Keep only the lines of the material below that contain the word "DGND". Copy those lines.

Information given
++++++++++++++++++++

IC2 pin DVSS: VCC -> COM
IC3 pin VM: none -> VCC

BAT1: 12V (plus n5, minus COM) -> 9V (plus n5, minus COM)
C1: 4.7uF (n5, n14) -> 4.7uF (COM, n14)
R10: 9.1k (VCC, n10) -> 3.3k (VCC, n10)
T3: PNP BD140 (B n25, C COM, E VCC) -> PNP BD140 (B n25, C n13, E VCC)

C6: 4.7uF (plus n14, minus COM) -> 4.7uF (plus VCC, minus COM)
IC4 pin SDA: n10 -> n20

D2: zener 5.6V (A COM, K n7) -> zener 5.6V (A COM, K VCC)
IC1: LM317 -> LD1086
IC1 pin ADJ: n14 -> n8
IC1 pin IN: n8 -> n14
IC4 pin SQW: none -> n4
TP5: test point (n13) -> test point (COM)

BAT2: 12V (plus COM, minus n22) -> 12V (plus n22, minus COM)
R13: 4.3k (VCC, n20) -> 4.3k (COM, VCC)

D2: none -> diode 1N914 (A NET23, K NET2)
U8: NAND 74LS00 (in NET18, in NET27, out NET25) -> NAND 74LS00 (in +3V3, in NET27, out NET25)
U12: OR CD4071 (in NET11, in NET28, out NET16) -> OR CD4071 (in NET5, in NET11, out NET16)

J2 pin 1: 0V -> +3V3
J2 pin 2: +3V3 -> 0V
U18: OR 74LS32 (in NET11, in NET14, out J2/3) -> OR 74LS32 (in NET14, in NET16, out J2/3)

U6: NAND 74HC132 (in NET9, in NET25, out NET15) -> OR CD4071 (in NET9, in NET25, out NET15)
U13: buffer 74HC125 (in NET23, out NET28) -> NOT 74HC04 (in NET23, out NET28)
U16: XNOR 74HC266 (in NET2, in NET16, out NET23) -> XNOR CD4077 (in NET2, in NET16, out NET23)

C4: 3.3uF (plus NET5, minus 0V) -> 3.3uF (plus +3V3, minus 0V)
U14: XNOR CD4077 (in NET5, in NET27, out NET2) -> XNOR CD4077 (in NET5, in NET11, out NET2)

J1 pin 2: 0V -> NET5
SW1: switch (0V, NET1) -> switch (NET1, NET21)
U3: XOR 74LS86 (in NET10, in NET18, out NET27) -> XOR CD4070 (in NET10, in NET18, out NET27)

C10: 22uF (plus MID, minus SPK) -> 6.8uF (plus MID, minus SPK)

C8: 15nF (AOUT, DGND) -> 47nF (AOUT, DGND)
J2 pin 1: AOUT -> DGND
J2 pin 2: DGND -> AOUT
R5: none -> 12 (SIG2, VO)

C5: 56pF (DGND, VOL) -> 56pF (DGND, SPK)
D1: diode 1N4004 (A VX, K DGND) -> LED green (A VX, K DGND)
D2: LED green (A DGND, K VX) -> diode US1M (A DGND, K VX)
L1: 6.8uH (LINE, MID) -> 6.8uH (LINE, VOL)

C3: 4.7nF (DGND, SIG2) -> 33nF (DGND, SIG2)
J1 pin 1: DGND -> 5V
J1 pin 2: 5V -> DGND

++++++++++++++++++++

Task response
C8: 15nF (AOUT, DGND) -> 47nF (AOUT, DGND)
J2 pin 1: AOUT -> DGND
J2 pin 2: DGND -> AOUT
C5: 56pF (DGND, VOL) -> 56pF (DGND, SPK)
D1: diode 1N4004 (A VX, K DGND) -> LED green (A VX, K DGND)
D2: LED green (A DGND, K VX) -> diode US1M (A DGND, K VX)
C3: 4.7nF (DGND, SIG2) -> 33nF (DGND, SIG2)
J1 pin 1: DGND -> 5V
J1 pin 2: 5V -> DGND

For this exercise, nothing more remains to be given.